* **Exercise instructions**: Once the images are set aside, print the remaining lines below exactly.

Records from a dataset:

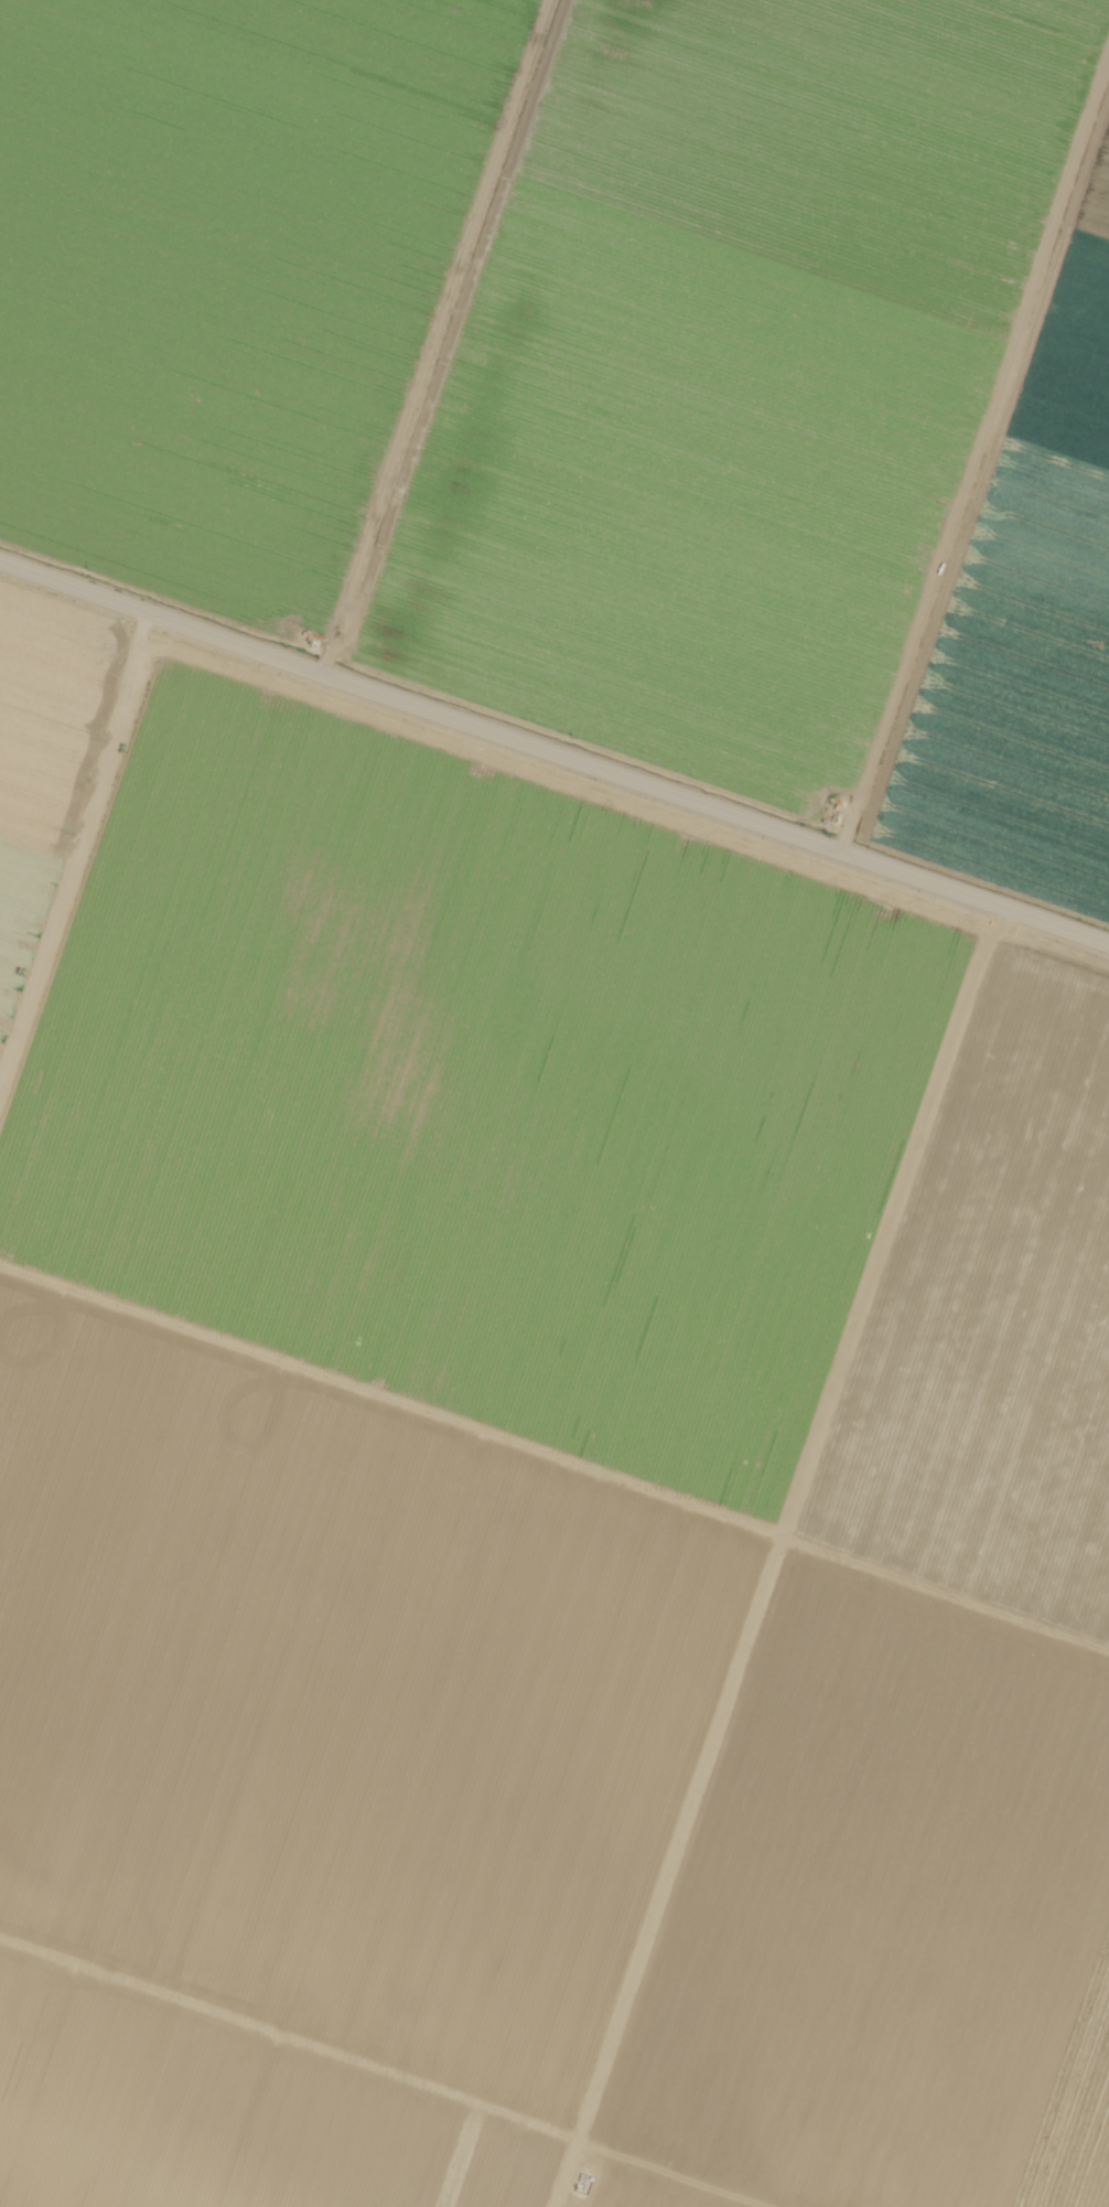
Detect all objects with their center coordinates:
crop: (228, 280)
crop: (729, 376)
crop: (1024, 615)
crop: (45, 754)
road: (554, 759)
crop: (471, 1091)
crop: (996, 1325)
crop: (340, 1709)
crop: (888, 1920)
crop: (224, 2116)
crop: (633, 2188)

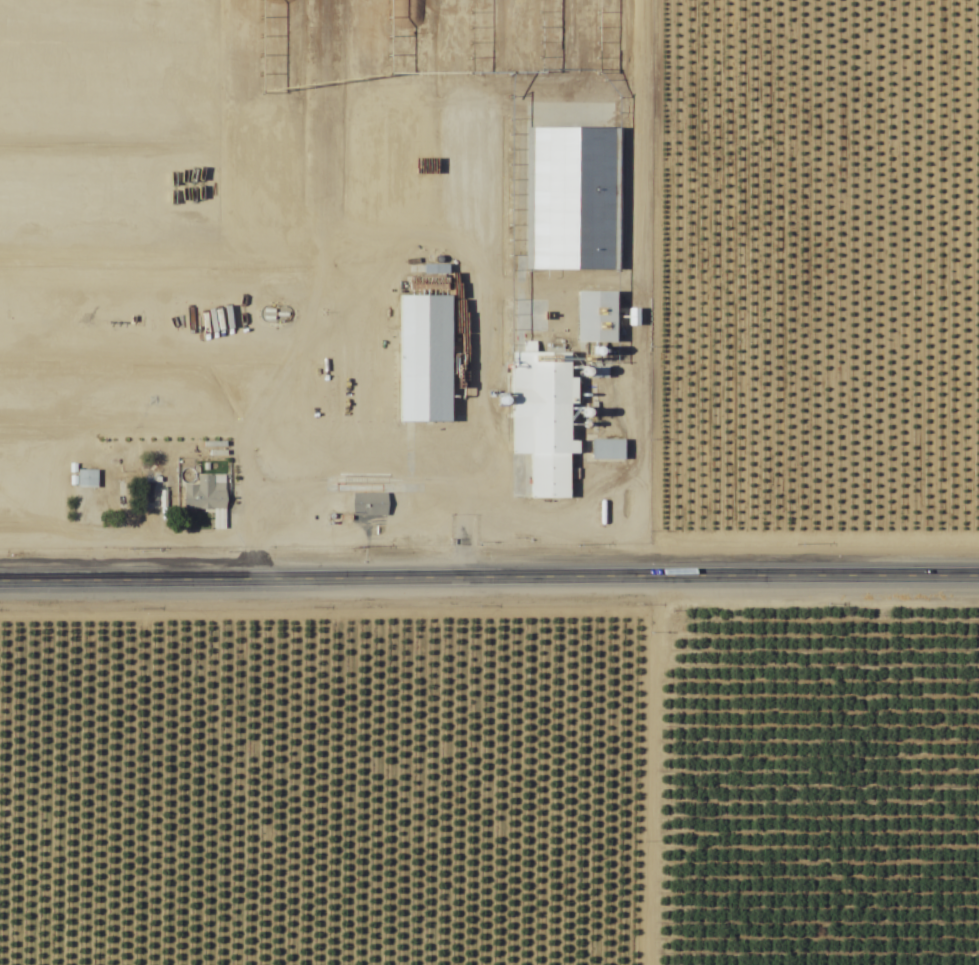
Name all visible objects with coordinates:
building: (575, 199)
building: (598, 317)
building: (257, 326)
building: (424, 359)
building: (541, 419)
building: (607, 450)
building: (86, 479)
road: (644, 482)
building: (110, 490)
building: (206, 497)
building: (369, 505)
road: (489, 574)
crop: (489, 784)

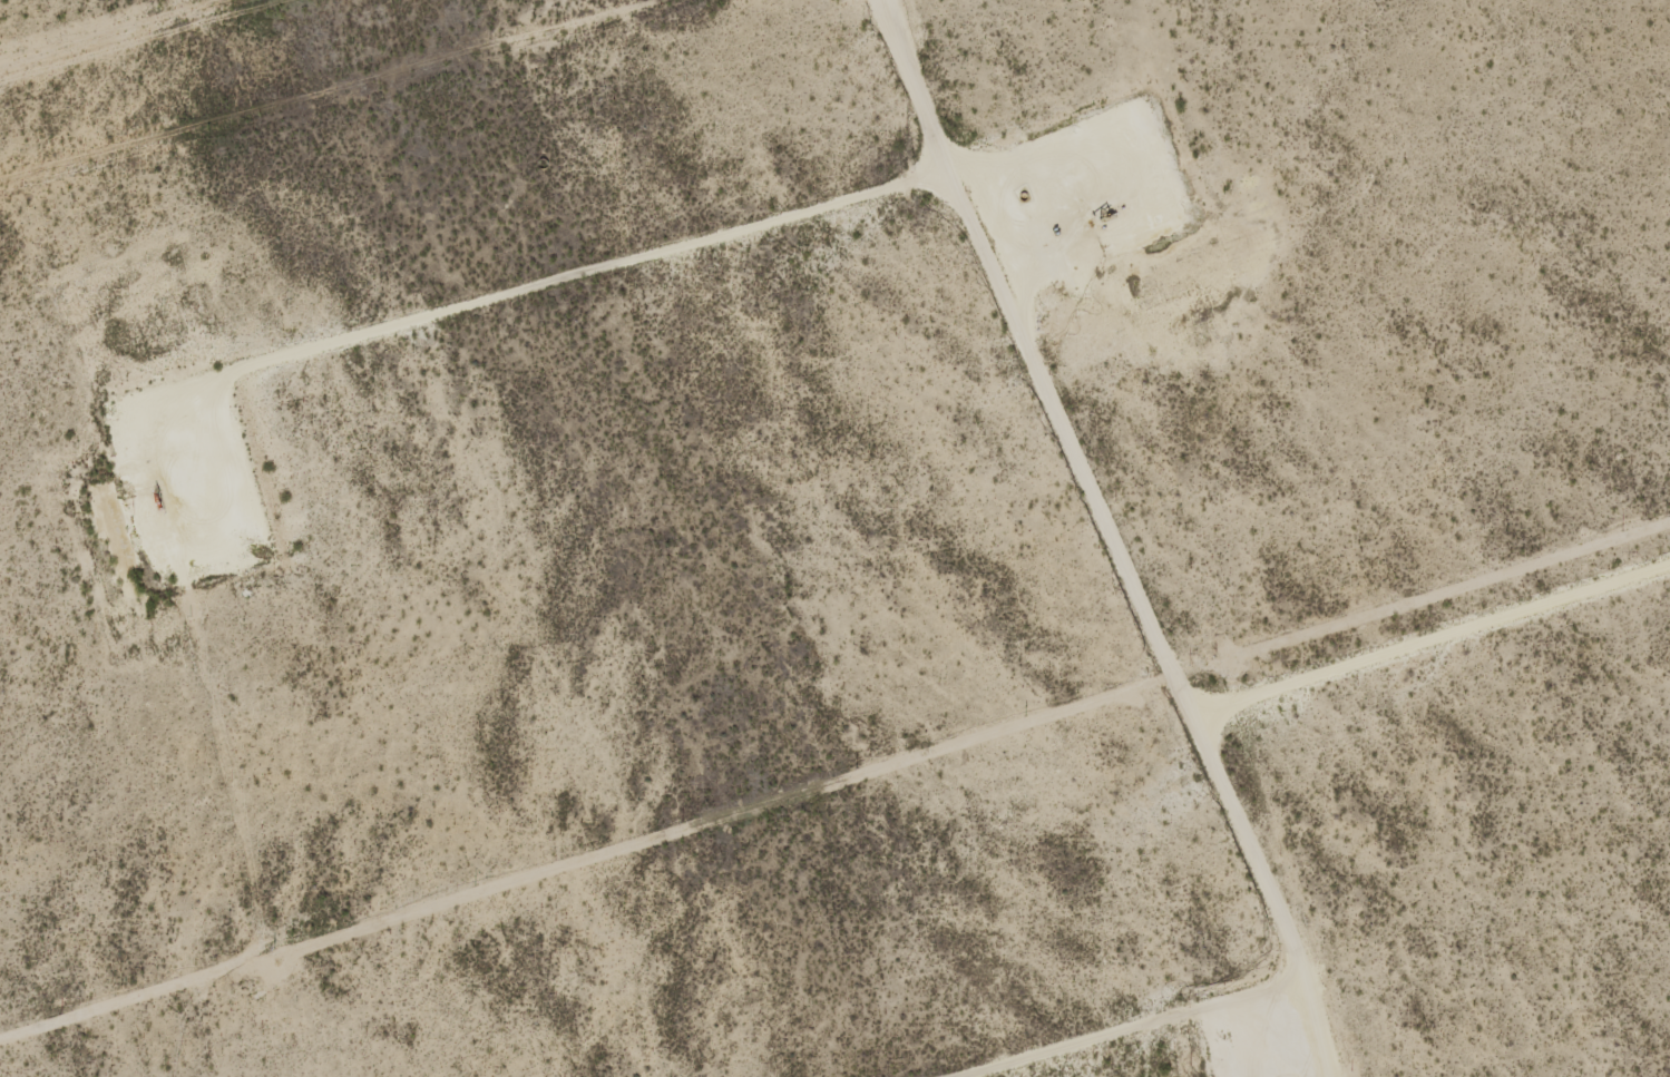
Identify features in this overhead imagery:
petroleum well: (1101, 218)
road: (531, 282)
petroleum well: (152, 498)
road: (1112, 534)
road: (1432, 642)
road: (1154, 1032)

* **Exercise result**:
Detect all objects with their center coordinates:
crop: (228, 280)
crop: (729, 376)
crop: (1024, 615)
crop: (45, 754)
road: (554, 759)
crop: (471, 1091)
crop: (996, 1325)
crop: (340, 1709)
crop: (888, 1920)
crop: (224, 2116)
crop: (633, 2188)

Name all visible objects with coordinates:
building: (575, 199)
building: (598, 317)
building: (257, 326)
building: (424, 359)
building: (541, 419)
building: (607, 450)
building: (86, 479)
road: (644, 482)
building: (110, 490)
building: (206, 497)
building: (369, 505)
road: (489, 574)
crop: (489, 784)

Identify features in this overhead imagery:
petroleum well: (1101, 218)
road: (531, 282)
petroleum well: (152, 498)
road: (1112, 534)
road: (1432, 642)
road: (1154, 1032)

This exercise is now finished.